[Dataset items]
=== Section Start ===

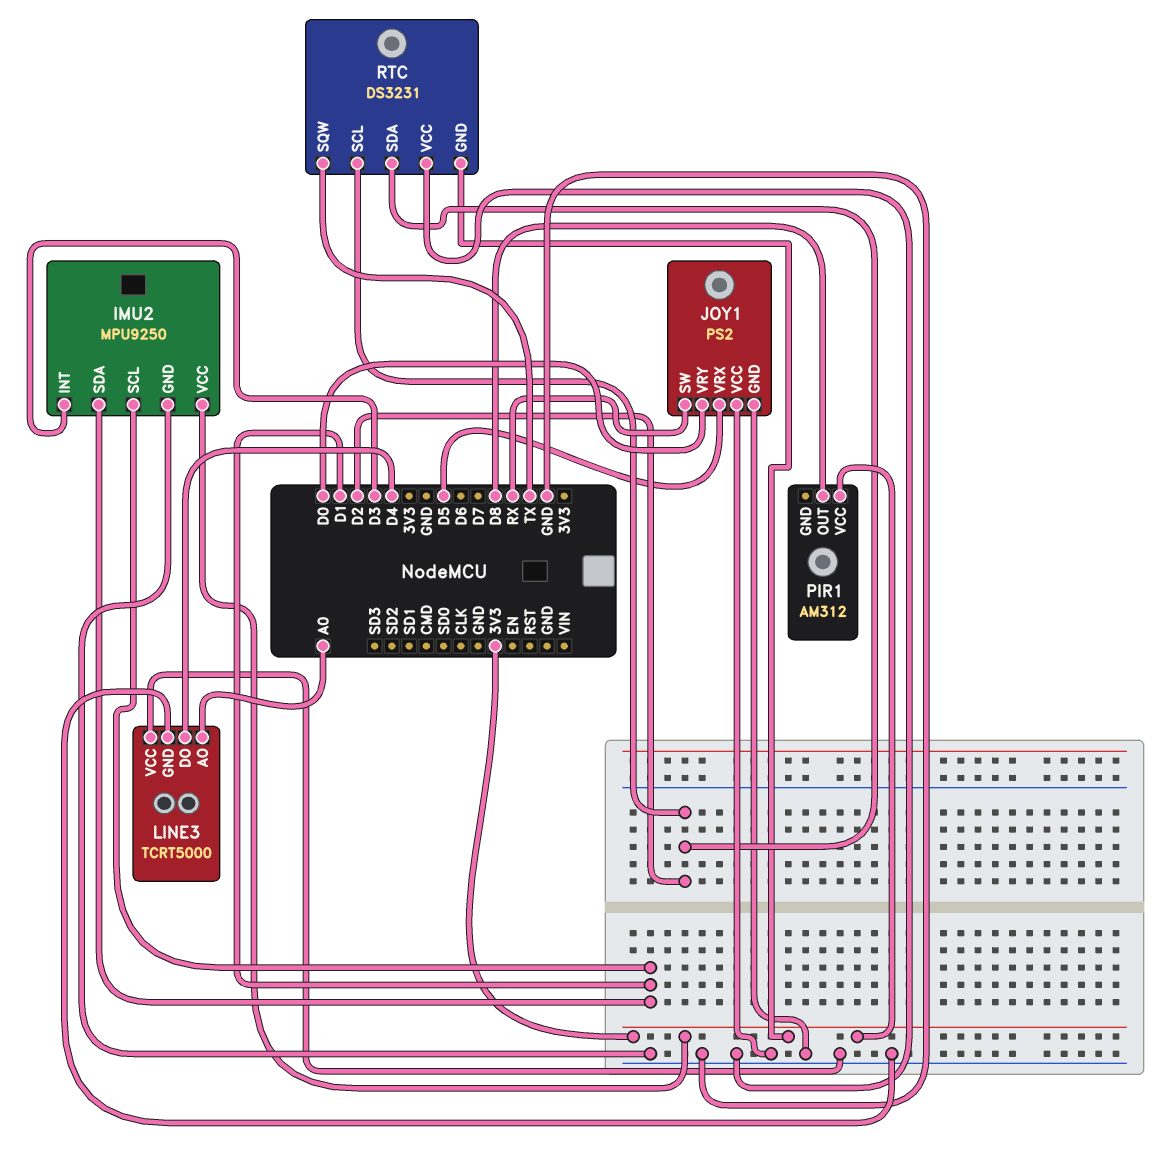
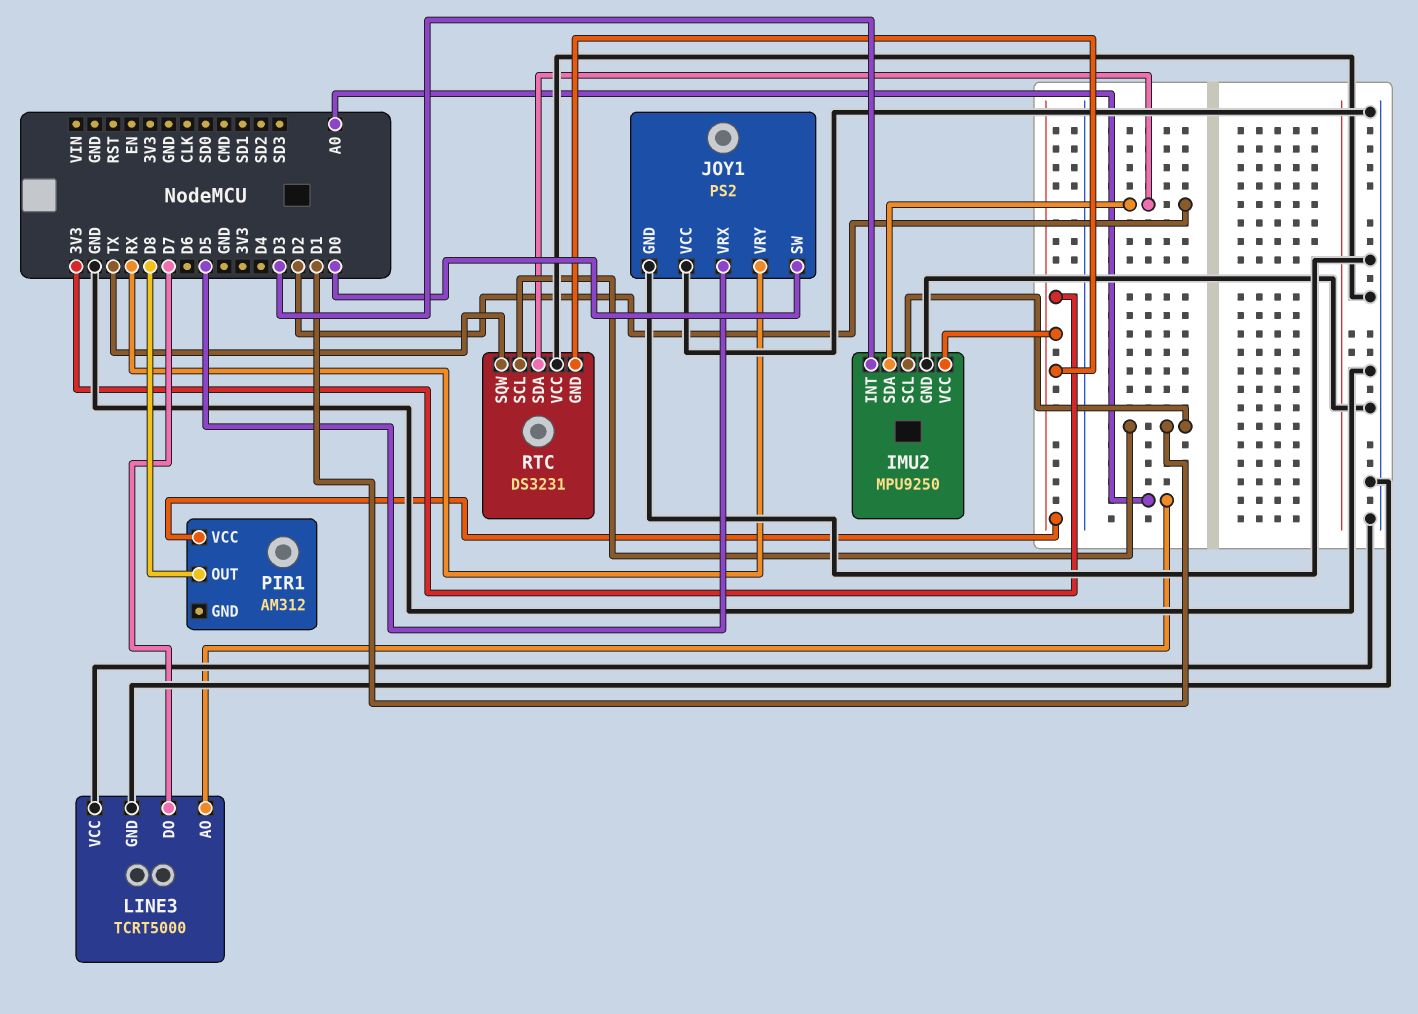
IMU2 pin SDA: D1 -> D2
JOY1 pin SW: RX -> D0
JOY1 pin VRY: D0 -> RX
LINE3 pin DO: D4 -> D7
RTC pin SCL: D2 -> D1

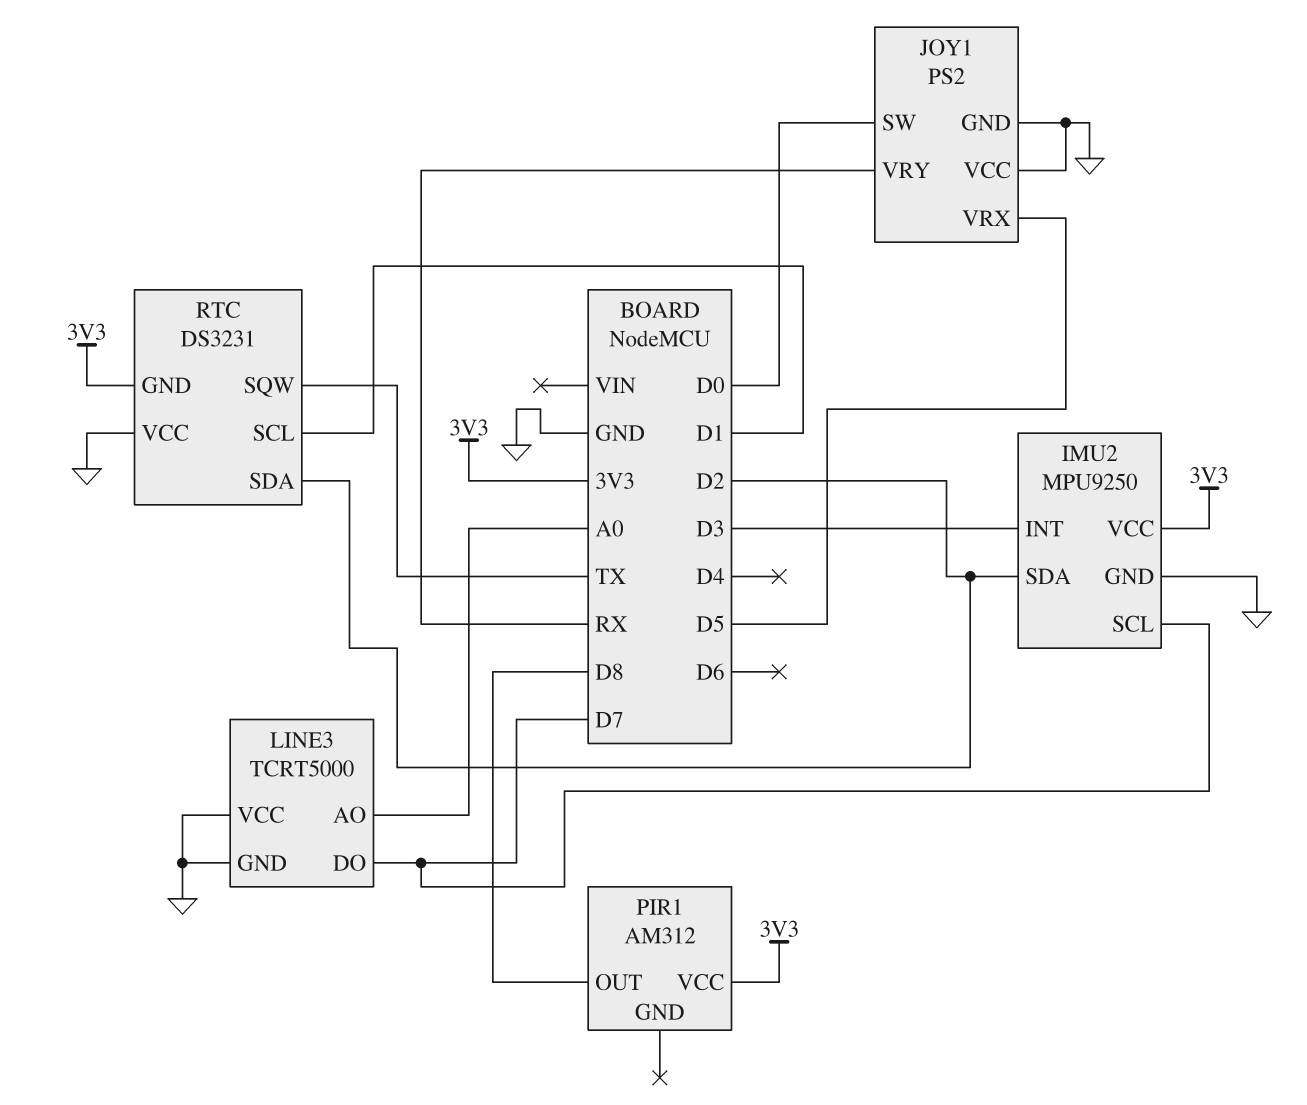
IMU2 pin SCL: D1 -> D7

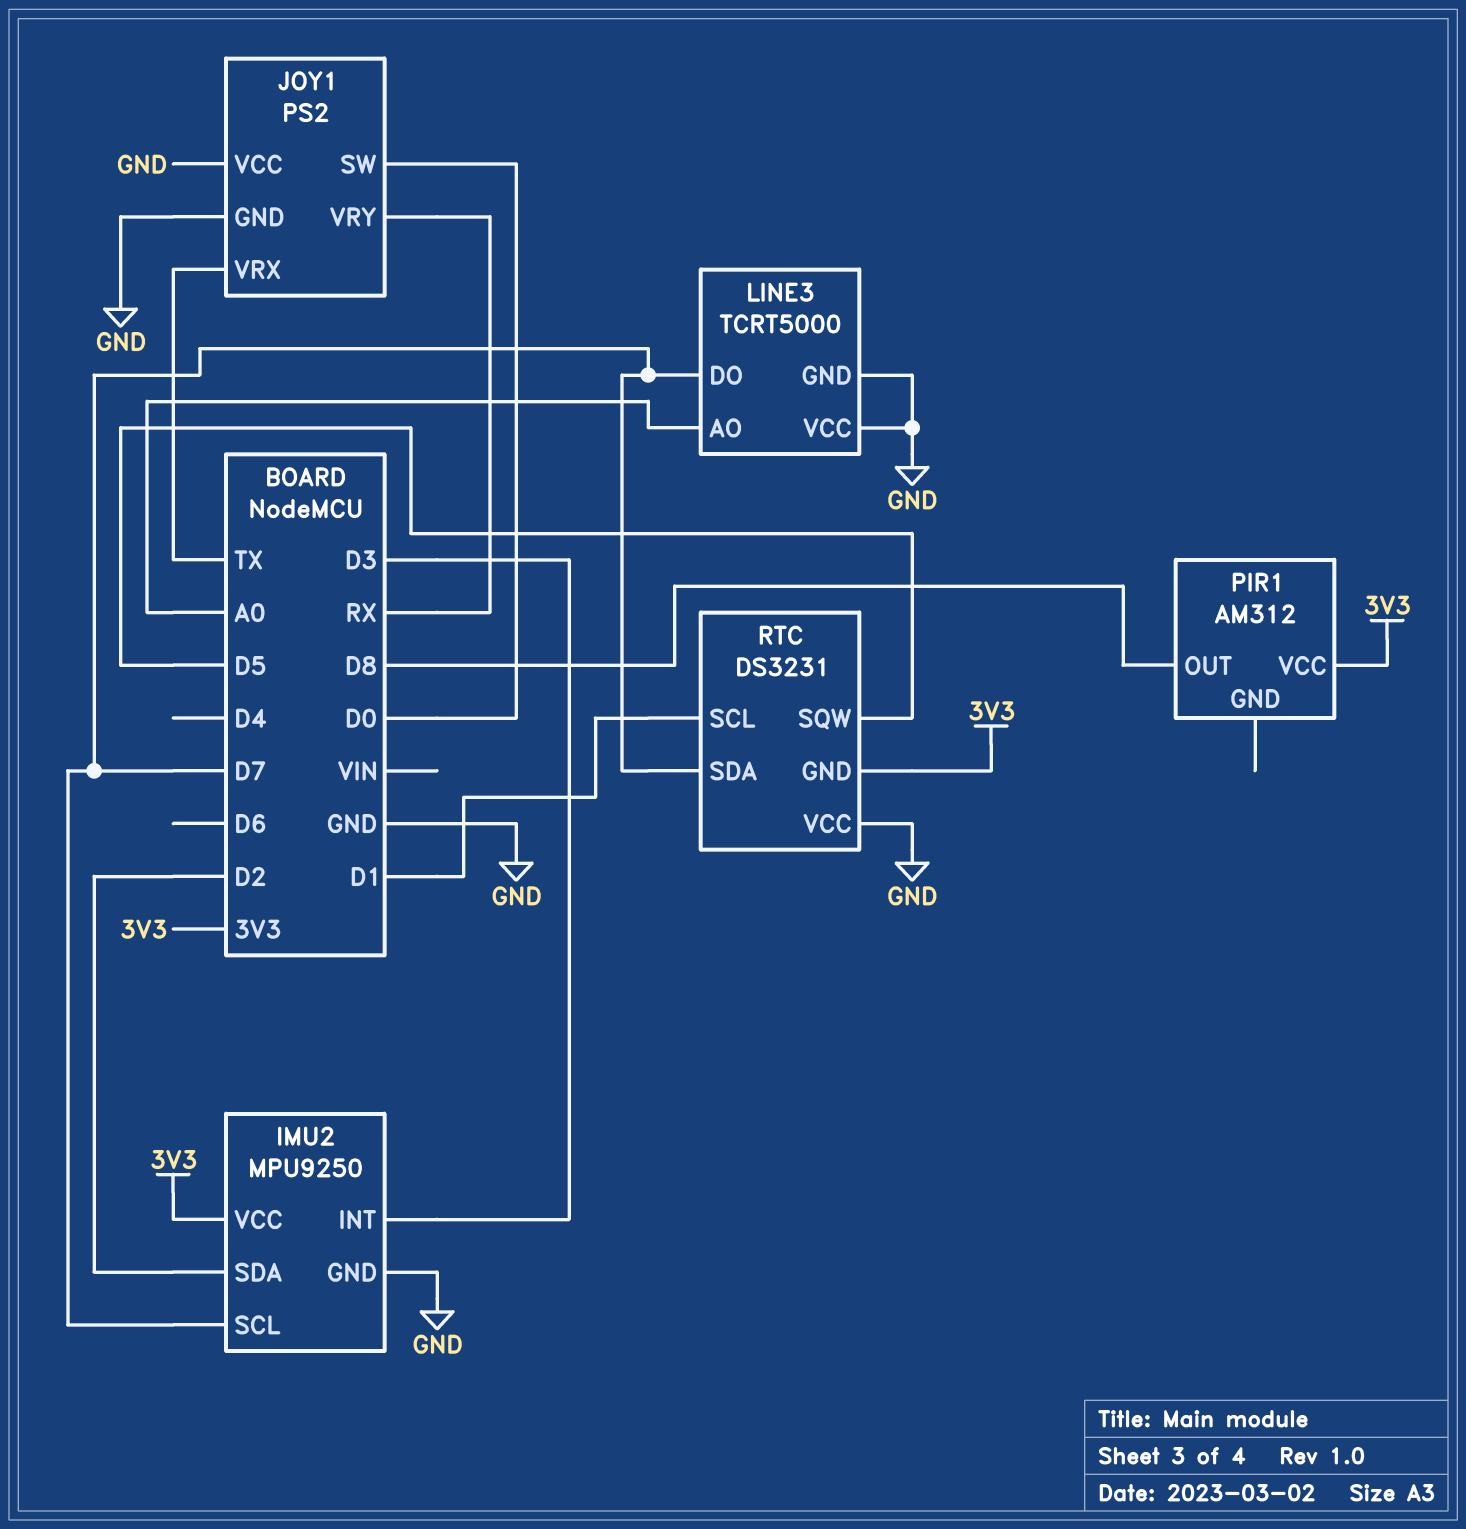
JOY1 pin VRX: D5 -> TX
RTC pin SDA: D2 -> D7
RTC pin SQW: TX -> D5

=== Section End ===

Beginning with the line that contains "IMU2 pin SCL: D1 -> D7" and ending with the last line of the data, restate each line word for word. Exclude the pictures.

IMU2 pin SCL: D1 -> D7

JOY1 pin VRX: D5 -> TX
RTC pin SDA: D2 -> D7
RTC pin SQW: TX -> D5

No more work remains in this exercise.